- **About this exercise**
Could the lines from the top of the material to the line that contains "green brick G9:H9" be retyped exactly, both included and pictures omitted?

══ Information supplied ══

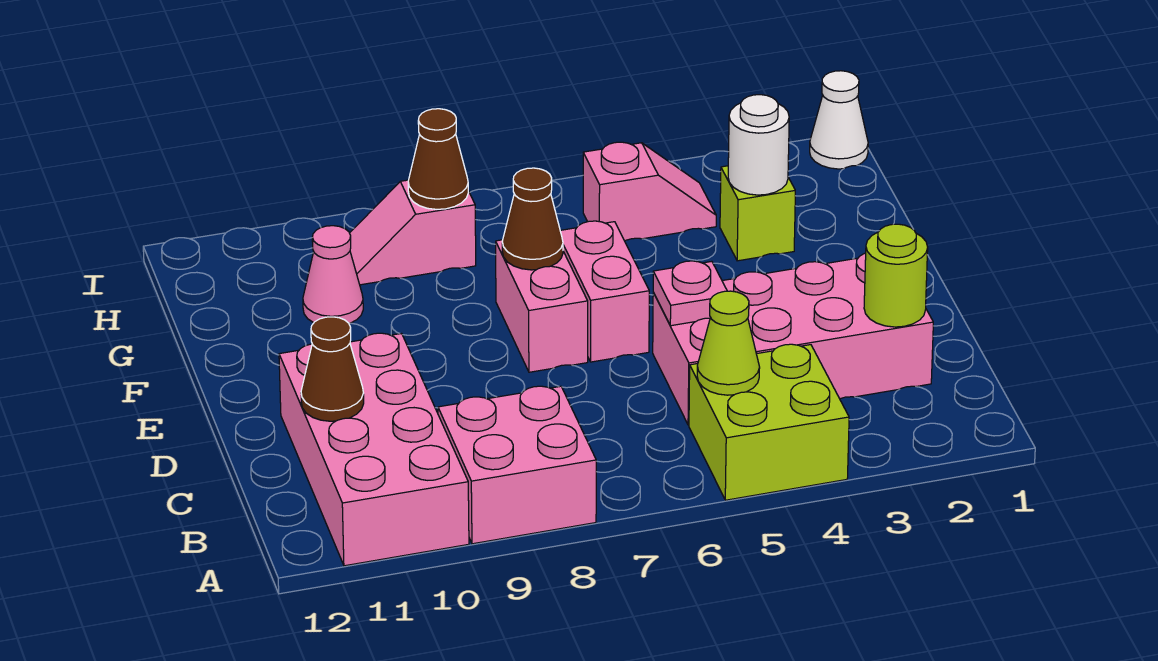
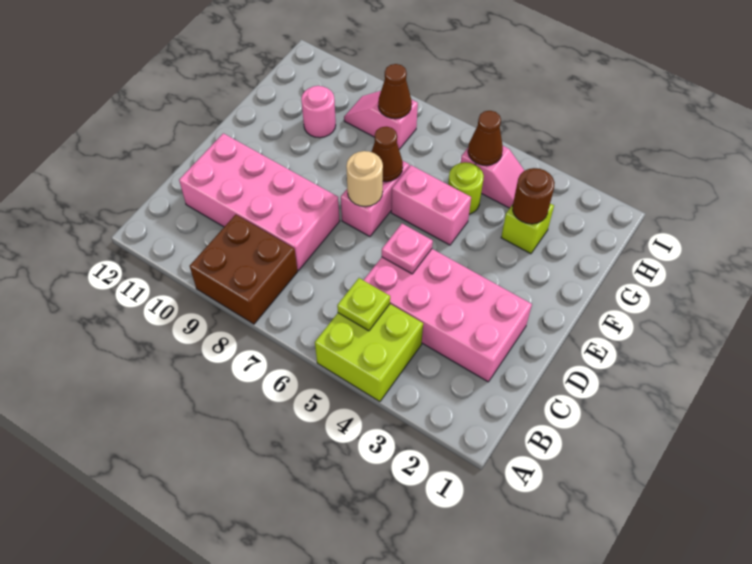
pink brick A8:B9 level 1 -> brown brick A8:B9 level 1
pink brick A10:D11 level 1 -> pink brick C8:D11 level 1
lime cone B5 level 2 -> lime plate B5 level 2
lime round brick C2 level 2 -> lime round brick G5 level 1
brown cone C11 level 2 -> brown cone H5 level 2
pink brick E6:F6 level 1 -> pink brick F5:F6 level 1
none -> tan round brick E7 level 2
white round brick G3 level 2 -> brown round brick G3 level 2
pink cone G10 level 1 -> pink round brick G10 level 1
white cone I1 level 1 -> none

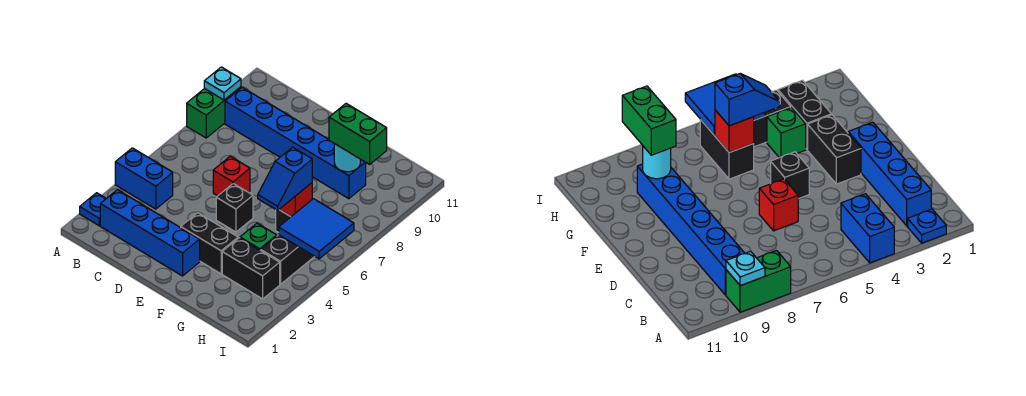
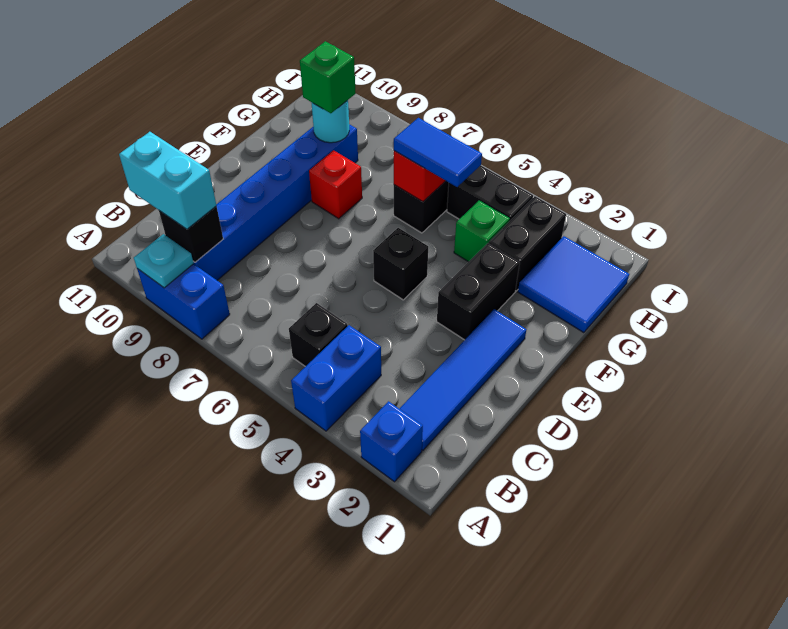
blue plate A2 level 1 -> blue brick A2 level 1
green brick A8:A9 level 1 -> blue brick A8:A9 level 1
blue brick B2:E2 level 1 -> blue tile B2:E2 level 1
none -> black brick B5 level 1
none -> black brick B9 level 2
none -> cyan brick B9:B10 level 3
red brick D6 level 1 -> red brick F8 level 1
blue slope G5:G6 level 3 top 6 -> blue tile G5:G6 level 3
green brick G9:H9 level 3 -> green brick G9 level 3
blue tile H5:I6 level 2 -> blue tile G1:H2 level 1

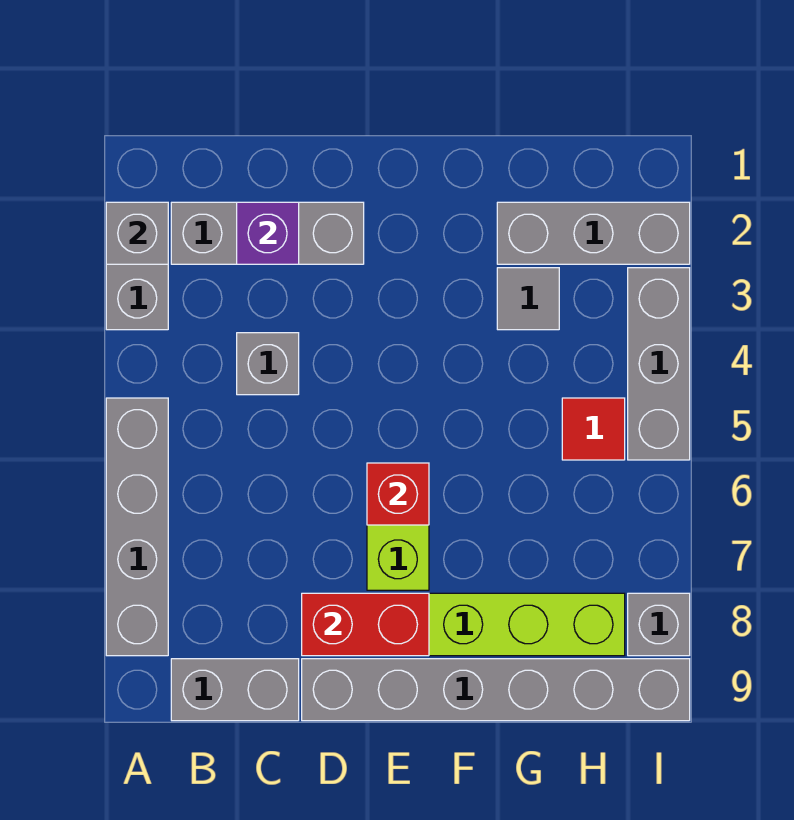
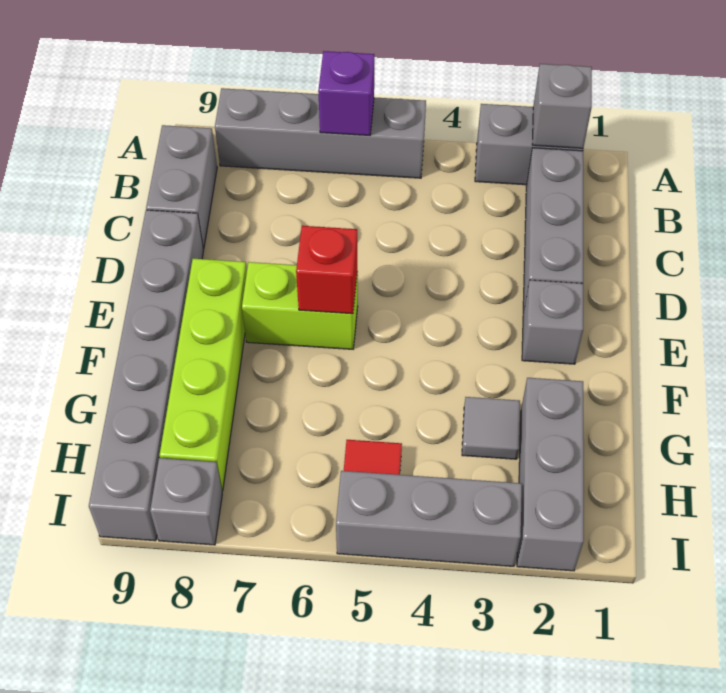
purple brick C2 level 2 -> purple brick A6 level 2
grey brick C4 level 1 -> grey brick E2 level 1
red brick D8:E8 level 2 -> none

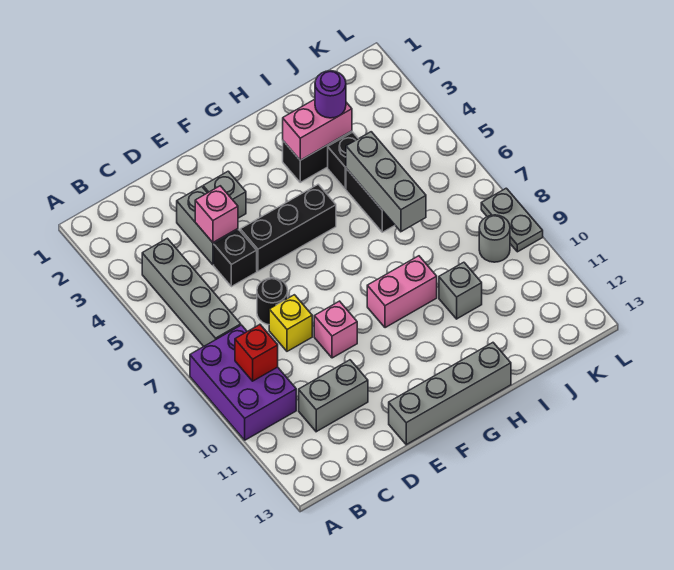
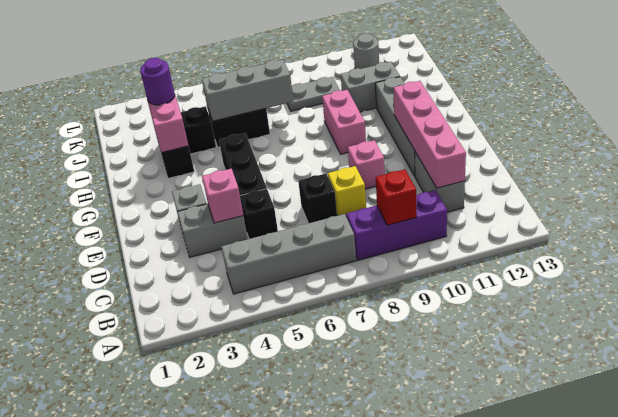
purple brick A8:B10 level 1 -> purple brick B8:B10 level 1
none -> pink brick C11:F11 level 2
black round brick D7 level 1 -> black brick D7 level 1
grey brick E13:H13 level 1 -> grey brick E11:H11 level 1
grey brick I10 level 1 -> grey brick I10:I11 level 1
grey round brick K9 level 1 -> grey round brick K11 level 1
grey plate L8:L9 level 1 -> grey plate J8:J9 level 1

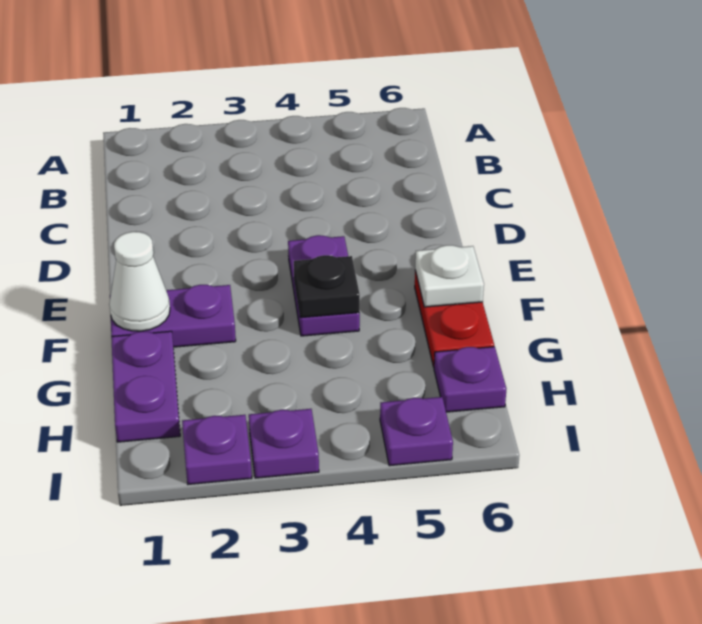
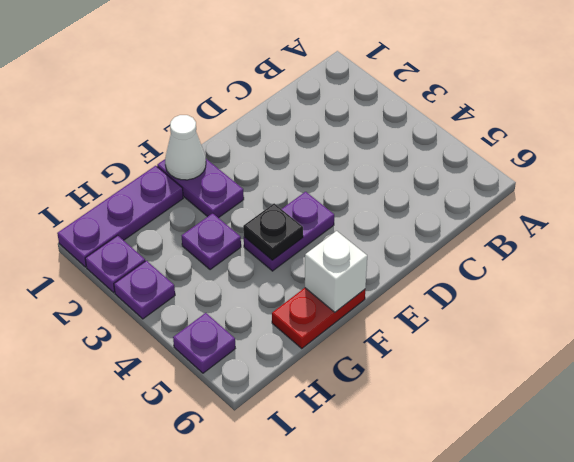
white plate F6 level 2 -> white brick F6 level 2
purple plate G1:H1 level 1 -> purple plate G1:I1 level 1
purple plate H6 level 1 -> purple plate G3 level 1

═══

- **Answer to the problem**
pink brick A8:B9 level 1 -> brown brick A8:B9 level 1
pink brick A10:D11 level 1 -> pink brick C8:D11 level 1
lime cone B5 level 2 -> lime plate B5 level 2
lime round brick C2 level 2 -> lime round brick G5 level 1
brown cone C11 level 2 -> brown cone H5 level 2
pink brick E6:F6 level 1 -> pink brick F5:F6 level 1
none -> tan round brick E7 level 2
white round brick G3 level 2 -> brown round brick G3 level 2
pink cone G10 level 1 -> pink round brick G10 level 1
white cone I1 level 1 -> none

blue plate A2 level 1 -> blue brick A2 level 1
green brick A8:A9 level 1 -> blue brick A8:A9 level 1
blue brick B2:E2 level 1 -> blue tile B2:E2 level 1
none -> black brick B5 level 1
none -> black brick B9 level 2
none -> cyan brick B9:B10 level 3
red brick D6 level 1 -> red brick F8 level 1
blue slope G5:G6 level 3 top 6 -> blue tile G5:G6 level 3
green brick G9:H9 level 3 -> green brick G9 level 3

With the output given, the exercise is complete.